◆ What is needed
Write out, character for character, the lines from the one containing "Yes, it is behind white" through the one containing "Indeed, multicolored fabric", inclusive.

Records from a spatial question set
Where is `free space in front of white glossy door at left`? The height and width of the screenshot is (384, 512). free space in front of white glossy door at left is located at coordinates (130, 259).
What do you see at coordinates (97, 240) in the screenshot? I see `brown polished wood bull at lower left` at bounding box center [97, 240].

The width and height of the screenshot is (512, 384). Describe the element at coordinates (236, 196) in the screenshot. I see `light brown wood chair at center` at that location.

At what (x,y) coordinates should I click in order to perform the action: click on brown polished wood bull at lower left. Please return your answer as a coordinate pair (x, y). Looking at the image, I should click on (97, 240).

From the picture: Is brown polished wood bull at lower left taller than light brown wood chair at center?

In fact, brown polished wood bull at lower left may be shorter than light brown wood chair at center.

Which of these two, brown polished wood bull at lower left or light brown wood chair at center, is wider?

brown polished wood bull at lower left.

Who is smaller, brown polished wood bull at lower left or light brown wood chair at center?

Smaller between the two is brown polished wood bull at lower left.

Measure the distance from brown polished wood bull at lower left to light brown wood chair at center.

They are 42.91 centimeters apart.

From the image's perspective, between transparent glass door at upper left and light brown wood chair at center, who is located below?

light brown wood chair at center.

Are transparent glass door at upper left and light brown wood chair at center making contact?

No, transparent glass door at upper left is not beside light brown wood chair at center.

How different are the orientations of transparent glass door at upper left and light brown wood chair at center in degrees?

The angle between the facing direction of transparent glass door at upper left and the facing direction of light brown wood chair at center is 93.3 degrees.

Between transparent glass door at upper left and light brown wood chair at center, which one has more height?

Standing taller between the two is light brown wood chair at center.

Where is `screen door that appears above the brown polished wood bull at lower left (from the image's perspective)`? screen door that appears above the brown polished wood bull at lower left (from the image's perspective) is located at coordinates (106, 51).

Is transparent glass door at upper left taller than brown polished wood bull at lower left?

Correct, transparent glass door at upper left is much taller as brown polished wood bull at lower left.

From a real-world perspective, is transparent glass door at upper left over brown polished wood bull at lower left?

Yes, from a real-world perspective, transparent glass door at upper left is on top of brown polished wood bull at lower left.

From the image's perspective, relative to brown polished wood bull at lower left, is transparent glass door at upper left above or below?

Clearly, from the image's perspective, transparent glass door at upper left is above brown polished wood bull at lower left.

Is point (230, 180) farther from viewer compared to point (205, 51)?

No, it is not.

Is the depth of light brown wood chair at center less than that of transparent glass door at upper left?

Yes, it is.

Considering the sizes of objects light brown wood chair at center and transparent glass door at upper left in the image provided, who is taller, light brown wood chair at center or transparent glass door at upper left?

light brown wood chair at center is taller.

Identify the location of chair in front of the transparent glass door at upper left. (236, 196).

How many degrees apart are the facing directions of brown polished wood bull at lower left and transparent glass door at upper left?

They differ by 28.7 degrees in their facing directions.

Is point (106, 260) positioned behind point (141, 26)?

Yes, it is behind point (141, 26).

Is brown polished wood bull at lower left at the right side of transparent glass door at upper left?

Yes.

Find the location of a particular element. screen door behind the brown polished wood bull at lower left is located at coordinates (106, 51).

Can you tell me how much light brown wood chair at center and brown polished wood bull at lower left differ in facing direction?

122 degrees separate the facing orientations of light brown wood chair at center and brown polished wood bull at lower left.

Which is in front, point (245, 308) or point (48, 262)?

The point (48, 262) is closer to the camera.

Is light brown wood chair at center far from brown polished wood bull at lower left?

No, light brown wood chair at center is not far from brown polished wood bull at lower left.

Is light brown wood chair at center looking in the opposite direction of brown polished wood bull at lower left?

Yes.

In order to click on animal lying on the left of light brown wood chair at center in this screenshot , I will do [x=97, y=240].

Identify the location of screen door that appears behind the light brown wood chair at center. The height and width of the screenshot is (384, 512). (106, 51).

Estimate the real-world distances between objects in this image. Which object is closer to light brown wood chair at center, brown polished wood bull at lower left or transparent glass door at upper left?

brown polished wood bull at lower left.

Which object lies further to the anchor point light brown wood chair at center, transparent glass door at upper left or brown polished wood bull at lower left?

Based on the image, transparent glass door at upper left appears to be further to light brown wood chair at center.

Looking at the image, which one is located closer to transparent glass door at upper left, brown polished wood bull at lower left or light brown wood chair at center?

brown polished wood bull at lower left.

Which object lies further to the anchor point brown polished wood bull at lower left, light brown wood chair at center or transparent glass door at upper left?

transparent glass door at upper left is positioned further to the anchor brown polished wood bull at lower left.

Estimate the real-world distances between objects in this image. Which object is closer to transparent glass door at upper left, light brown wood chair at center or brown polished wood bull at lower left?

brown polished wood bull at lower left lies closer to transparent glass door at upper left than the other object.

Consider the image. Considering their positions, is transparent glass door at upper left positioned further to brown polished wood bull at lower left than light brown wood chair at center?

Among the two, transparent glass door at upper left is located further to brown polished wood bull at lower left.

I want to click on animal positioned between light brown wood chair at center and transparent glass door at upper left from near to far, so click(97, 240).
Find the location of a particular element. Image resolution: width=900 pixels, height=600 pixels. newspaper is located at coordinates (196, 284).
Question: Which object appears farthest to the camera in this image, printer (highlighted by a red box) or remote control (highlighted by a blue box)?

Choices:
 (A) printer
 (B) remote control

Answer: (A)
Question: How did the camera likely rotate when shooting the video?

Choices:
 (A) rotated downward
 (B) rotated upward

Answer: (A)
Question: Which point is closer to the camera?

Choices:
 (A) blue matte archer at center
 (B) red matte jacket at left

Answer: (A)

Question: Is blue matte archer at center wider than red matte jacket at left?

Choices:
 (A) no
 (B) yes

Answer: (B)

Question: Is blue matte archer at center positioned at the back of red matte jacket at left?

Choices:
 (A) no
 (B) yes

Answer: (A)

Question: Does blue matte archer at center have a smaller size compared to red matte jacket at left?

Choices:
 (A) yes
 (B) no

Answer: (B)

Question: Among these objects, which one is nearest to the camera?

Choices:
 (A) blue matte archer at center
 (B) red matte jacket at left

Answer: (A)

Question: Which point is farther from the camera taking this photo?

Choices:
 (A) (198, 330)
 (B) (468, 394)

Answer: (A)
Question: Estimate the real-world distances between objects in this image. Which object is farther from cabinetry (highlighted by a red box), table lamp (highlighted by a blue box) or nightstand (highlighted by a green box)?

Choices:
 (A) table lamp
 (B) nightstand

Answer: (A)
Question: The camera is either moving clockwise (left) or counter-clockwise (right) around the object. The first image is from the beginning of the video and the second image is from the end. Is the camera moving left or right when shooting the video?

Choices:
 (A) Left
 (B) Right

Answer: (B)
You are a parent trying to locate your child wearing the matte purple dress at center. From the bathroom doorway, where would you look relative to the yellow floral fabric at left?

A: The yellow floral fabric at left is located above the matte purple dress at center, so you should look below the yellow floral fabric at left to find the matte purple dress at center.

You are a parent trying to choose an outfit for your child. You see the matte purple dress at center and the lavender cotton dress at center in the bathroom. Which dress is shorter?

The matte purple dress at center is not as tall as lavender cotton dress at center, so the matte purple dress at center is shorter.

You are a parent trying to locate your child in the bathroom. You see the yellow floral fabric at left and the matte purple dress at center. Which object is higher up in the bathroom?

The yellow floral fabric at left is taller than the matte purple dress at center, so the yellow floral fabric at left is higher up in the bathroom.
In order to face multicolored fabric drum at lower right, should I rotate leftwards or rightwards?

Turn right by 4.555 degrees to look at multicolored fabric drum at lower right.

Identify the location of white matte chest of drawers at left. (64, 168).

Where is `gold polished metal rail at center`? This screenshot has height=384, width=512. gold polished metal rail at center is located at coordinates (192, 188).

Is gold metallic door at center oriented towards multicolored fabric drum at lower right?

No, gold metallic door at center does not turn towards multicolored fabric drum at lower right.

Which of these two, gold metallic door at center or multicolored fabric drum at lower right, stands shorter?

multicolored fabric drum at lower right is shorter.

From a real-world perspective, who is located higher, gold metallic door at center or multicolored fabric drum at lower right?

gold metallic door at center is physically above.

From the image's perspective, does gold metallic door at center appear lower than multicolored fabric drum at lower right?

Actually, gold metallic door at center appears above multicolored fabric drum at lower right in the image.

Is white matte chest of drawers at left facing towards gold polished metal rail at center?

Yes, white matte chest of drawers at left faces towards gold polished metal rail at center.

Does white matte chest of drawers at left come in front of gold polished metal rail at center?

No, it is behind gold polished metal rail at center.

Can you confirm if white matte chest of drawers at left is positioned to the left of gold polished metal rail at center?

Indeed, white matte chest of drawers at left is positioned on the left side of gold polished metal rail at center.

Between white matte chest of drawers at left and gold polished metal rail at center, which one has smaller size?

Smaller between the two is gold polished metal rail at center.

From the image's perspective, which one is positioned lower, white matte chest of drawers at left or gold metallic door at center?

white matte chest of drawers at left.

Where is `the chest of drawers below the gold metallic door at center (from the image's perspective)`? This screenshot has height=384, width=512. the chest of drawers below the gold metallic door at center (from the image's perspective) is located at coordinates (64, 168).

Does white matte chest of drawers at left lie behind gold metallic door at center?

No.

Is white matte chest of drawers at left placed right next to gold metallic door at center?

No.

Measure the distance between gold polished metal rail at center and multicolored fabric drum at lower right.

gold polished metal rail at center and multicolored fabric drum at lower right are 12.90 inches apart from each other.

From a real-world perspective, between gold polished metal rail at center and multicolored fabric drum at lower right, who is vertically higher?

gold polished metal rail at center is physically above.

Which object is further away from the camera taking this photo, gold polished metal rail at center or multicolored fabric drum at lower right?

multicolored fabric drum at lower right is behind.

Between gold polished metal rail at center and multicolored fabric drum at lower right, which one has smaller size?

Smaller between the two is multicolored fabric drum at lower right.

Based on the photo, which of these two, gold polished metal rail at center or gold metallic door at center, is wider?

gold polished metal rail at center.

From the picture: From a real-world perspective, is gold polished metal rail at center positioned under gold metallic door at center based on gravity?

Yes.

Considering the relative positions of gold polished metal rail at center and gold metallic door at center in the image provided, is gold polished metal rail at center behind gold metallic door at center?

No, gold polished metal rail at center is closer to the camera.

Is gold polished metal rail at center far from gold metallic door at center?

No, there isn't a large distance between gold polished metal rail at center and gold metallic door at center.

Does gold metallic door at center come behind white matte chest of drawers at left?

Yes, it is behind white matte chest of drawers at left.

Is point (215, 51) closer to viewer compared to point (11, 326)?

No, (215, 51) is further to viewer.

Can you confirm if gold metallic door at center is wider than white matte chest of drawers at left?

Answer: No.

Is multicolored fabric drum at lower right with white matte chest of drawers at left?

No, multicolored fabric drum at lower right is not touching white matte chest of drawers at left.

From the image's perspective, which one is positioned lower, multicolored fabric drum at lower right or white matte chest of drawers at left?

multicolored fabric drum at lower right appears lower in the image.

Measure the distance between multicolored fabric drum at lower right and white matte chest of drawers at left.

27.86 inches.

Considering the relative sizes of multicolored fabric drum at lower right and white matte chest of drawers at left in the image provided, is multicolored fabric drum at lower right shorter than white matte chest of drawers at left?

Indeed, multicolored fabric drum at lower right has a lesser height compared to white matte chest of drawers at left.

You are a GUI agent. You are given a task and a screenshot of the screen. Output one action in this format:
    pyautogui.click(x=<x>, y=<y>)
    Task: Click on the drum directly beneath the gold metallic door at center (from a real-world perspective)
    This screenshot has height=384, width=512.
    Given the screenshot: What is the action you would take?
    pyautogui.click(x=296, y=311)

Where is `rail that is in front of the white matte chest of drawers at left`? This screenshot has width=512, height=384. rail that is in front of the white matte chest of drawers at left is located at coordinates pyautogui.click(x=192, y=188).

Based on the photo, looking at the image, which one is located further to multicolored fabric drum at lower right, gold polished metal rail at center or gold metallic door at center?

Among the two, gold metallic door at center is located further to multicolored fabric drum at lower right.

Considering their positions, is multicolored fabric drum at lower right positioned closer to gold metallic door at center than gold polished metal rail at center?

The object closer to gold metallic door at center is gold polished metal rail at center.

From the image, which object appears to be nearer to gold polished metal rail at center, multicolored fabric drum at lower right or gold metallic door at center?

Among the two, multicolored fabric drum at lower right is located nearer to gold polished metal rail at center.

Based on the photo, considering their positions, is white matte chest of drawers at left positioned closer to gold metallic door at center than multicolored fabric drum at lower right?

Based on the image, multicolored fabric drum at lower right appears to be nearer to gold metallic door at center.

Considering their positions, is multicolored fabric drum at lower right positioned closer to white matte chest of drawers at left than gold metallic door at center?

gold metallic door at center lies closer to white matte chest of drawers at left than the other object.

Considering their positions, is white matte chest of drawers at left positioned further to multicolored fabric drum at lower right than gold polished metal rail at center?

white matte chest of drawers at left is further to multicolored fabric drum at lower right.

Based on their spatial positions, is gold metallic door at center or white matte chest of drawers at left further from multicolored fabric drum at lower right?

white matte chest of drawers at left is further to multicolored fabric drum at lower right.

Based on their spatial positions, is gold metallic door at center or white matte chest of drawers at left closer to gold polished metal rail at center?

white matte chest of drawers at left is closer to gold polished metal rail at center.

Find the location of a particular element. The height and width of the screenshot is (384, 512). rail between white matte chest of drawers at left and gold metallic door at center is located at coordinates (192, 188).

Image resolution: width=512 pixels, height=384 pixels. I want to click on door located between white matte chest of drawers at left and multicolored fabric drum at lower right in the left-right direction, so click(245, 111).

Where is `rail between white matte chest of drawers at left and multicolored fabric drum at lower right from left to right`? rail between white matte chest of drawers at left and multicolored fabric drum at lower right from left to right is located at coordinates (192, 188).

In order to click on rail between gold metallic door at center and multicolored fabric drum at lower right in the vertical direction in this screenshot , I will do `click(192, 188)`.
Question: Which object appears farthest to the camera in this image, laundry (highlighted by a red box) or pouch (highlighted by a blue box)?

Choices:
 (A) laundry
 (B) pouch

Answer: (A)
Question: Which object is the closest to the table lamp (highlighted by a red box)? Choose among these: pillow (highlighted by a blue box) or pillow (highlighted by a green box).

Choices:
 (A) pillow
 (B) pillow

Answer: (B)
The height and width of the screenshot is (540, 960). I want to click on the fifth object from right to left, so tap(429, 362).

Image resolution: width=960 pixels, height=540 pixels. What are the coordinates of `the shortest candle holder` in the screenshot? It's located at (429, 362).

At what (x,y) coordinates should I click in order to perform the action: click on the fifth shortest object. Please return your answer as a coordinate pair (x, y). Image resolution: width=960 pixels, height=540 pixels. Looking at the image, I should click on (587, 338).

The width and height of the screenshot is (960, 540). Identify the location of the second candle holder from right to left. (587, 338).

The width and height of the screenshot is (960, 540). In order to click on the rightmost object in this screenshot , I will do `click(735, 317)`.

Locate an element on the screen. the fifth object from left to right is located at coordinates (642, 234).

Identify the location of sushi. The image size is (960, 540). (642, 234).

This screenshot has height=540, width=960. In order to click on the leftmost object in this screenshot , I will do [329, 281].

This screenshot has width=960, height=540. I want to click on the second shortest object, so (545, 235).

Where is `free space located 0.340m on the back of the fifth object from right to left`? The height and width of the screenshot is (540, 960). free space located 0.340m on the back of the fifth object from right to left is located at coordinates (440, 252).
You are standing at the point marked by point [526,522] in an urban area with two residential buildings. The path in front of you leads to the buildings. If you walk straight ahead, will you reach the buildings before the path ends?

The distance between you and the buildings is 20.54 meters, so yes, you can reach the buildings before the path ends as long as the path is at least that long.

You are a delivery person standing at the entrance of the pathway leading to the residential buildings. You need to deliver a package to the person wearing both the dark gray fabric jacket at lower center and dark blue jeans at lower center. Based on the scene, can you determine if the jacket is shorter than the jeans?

◆ Answer
Yes, it is behind white matte chest of drawers at left.

Is point (215, 51) closer to viewer compared to point (11, 326)?

No, (215, 51) is further to viewer.

Can you confirm if gold metallic door at center is wider than white matte chest of drawers at left?

Answer: No.

Is multicolored fabric drum at lower right with white matte chest of drawers at left?

No, multicolored fabric drum at lower right is not touching white matte chest of drawers at left.

From the image's perspective, which one is positioned lower, multicolored fabric drum at lower right or white matte chest of drawers at left?

multicolored fabric drum at lower right appears lower in the image.

Measure the distance between multicolored fabric drum at lower right and white matte chest of drawers at left.

27.86 inches.

Considering the relative sizes of multicolored fabric drum at lower right and white matte chest of drawers at left in the image provided, is multicolored fabric drum at lower right shorter than white matte chest of drawers at left?

Indeed, multicolored fabric drum at lower right has a lesser height compared to white matte chest of drawers at left.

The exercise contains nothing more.